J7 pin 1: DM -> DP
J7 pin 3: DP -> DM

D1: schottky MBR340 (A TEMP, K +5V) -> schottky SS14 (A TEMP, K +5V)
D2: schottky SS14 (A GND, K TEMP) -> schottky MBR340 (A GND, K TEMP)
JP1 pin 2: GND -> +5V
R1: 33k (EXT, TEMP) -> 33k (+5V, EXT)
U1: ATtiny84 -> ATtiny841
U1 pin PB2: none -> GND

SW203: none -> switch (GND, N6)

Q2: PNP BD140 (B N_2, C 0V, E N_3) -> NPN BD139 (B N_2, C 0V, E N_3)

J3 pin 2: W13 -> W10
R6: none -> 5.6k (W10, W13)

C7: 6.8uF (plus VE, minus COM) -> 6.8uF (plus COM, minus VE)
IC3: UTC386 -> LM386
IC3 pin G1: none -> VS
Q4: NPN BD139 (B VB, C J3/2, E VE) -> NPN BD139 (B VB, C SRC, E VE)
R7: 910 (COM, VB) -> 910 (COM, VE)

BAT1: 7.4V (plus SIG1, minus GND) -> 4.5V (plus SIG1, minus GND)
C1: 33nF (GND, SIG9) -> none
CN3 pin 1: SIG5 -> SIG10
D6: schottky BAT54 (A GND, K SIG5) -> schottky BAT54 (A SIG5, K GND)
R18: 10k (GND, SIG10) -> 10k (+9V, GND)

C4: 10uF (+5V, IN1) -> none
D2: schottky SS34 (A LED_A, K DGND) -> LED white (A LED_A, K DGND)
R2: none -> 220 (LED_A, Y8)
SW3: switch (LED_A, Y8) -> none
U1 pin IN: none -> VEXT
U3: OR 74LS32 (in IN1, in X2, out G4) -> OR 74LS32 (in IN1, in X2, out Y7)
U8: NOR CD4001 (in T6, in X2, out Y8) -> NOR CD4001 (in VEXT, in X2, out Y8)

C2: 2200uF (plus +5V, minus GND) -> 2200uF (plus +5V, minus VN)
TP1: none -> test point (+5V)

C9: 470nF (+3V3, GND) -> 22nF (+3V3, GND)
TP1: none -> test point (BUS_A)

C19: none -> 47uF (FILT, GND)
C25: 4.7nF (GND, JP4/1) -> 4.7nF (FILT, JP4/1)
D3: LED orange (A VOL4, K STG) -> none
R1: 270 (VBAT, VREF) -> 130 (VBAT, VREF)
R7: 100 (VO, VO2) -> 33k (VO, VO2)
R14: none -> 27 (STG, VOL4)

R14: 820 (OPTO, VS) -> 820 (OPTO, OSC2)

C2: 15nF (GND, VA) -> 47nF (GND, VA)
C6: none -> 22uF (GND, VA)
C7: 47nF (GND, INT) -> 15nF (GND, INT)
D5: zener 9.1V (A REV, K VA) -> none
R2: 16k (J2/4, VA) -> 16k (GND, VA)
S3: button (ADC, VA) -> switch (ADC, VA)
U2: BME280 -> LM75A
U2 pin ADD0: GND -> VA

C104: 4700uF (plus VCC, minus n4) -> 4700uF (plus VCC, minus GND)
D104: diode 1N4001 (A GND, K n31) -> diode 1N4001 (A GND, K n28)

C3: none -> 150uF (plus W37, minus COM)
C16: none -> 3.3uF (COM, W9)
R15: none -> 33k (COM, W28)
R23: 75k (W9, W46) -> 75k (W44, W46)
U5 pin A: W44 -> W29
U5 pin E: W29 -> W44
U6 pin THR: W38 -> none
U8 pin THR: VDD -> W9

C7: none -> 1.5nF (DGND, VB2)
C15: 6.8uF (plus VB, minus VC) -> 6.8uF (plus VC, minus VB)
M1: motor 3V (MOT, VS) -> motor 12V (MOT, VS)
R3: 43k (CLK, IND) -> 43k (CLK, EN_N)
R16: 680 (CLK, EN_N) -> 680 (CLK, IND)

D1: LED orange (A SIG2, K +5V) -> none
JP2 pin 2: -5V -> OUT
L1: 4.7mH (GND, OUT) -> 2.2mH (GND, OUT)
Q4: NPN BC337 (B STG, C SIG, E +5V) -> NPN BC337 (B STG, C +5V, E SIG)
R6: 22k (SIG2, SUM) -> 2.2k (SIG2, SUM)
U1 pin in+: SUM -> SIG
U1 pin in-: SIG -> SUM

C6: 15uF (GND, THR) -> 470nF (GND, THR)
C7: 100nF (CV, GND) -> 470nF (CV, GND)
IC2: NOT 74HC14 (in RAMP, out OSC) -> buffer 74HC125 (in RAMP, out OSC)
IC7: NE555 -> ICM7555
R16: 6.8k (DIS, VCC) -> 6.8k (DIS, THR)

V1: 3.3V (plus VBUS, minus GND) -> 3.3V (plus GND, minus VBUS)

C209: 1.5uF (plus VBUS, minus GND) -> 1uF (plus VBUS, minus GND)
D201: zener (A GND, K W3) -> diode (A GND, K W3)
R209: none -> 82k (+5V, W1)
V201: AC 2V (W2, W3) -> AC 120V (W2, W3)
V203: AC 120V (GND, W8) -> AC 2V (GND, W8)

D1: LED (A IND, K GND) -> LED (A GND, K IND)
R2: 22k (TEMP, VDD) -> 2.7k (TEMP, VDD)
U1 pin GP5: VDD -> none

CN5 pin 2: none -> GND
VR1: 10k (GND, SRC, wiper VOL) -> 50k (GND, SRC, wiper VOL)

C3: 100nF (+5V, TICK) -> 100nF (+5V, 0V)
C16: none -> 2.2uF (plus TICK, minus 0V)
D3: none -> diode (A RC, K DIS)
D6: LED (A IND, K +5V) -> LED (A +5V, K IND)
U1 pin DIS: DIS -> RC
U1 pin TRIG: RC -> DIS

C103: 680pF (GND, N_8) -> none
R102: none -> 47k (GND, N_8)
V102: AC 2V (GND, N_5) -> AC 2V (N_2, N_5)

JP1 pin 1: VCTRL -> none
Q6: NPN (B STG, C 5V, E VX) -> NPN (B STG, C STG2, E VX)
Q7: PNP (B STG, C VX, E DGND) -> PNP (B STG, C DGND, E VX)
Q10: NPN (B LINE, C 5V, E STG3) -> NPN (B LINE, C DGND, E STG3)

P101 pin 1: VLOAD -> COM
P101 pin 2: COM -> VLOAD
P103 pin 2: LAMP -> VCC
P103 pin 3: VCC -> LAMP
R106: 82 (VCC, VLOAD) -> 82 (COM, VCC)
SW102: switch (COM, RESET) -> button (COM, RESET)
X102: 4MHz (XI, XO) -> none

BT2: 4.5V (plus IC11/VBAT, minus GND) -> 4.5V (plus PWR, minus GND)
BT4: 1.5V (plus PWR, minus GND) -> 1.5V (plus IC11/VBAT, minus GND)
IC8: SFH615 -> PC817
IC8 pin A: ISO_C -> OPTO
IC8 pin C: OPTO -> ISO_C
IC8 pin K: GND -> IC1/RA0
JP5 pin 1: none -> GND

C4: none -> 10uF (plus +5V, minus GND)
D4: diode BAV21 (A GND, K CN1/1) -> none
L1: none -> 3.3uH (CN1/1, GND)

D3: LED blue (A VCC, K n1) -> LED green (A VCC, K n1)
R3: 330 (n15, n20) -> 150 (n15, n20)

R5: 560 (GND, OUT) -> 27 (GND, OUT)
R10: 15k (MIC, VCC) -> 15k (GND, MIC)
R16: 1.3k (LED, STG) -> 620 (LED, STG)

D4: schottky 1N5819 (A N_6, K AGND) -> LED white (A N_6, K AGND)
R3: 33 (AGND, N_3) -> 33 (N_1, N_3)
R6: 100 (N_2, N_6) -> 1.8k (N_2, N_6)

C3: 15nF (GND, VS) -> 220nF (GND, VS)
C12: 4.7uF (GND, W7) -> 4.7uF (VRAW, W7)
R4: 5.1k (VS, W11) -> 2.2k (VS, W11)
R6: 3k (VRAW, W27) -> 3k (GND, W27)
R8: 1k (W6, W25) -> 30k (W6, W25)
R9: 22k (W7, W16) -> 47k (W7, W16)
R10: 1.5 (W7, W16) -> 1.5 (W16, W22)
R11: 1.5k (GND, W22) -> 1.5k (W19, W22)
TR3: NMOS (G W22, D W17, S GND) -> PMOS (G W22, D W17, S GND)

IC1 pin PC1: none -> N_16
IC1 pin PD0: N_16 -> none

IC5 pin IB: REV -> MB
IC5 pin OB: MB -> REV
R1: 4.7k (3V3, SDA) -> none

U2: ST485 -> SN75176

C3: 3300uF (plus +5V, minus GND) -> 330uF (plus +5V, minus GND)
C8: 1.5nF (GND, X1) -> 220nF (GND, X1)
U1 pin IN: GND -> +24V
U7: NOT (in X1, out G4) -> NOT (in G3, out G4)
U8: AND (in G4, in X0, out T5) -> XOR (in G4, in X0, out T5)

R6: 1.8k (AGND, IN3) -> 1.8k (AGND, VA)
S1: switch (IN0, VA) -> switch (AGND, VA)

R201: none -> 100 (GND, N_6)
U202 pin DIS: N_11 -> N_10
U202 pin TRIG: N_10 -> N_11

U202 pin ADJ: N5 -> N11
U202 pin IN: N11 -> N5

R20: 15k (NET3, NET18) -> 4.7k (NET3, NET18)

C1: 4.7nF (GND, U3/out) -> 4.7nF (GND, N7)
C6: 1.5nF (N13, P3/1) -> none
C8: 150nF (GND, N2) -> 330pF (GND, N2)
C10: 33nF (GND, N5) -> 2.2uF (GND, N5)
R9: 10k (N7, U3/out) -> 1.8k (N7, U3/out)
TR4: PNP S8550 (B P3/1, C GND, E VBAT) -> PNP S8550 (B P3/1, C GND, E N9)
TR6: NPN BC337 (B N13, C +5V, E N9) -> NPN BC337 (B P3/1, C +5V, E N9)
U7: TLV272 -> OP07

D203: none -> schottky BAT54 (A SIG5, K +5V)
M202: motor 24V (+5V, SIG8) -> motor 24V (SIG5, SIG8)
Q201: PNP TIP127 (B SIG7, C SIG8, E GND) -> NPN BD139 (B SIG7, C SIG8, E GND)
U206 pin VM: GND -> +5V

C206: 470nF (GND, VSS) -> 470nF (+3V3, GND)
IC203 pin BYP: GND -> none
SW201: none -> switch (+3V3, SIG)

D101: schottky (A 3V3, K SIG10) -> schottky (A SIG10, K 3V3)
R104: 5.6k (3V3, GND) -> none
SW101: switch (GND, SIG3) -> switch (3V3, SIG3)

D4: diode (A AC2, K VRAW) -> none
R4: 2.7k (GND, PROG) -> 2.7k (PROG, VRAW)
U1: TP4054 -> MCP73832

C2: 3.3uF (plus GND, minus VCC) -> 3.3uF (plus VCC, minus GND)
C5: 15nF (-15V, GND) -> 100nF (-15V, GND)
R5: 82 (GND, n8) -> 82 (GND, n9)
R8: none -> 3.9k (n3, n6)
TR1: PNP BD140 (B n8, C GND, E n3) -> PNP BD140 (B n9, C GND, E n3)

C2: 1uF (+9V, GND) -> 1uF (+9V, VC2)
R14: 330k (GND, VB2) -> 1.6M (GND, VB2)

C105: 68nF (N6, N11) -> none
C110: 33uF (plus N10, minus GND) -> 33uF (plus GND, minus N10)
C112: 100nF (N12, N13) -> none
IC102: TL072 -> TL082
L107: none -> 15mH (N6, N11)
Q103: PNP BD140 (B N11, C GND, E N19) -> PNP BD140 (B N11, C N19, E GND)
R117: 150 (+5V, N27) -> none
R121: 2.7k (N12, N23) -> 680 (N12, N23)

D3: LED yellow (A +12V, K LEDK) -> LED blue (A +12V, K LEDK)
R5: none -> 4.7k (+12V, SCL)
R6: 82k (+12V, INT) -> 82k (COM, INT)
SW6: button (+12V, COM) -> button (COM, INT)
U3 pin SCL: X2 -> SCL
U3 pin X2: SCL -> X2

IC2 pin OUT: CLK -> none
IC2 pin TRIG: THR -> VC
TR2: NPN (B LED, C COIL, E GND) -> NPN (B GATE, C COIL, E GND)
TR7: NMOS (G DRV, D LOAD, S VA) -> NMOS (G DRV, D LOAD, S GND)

──────

Copy out every line of the data where the word "motor" occurs.

Written solution ▸
M1: motor 3V (MOT, VS) -> motor 12V (MOT, VS)
M202: motor 24V (+5V, SIG8) -> motor 24V (SIG5, SIG8)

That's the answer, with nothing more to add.